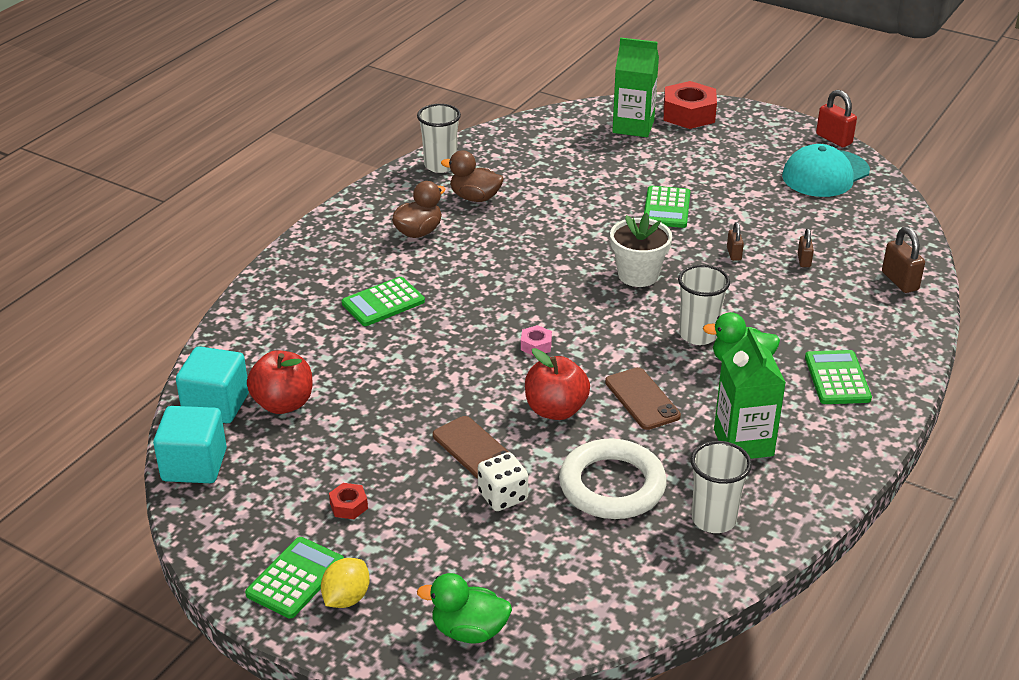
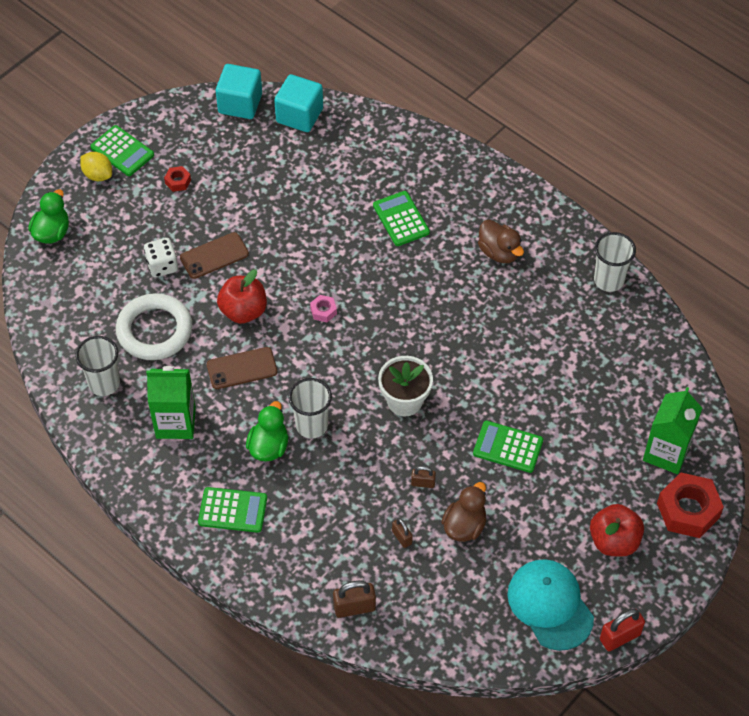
camera: 100 degrees right, 20 degrees up
(283, 404) = (291, 152): red apple -> red apple (614, 541)
(475, 197) = (548, 299): brown duck -> brown duck (464, 526)
(804, 260) = (402, 537): brown padlock -> brown padlock turned 45 degrees clockwise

* _EXERCISE GOAL_
Ignore the images and quote every line of the listing exactly.

* _YOUR SOLUTION_
camera: 100 degrees right, 20 degrees up
(283, 404) = (291, 152): red apple -> red apple (614, 541)
(475, 197) = (548, 299): brown duck -> brown duck (464, 526)
(804, 260) = (402, 537): brown padlock -> brown padlock turned 45 degrees clockwise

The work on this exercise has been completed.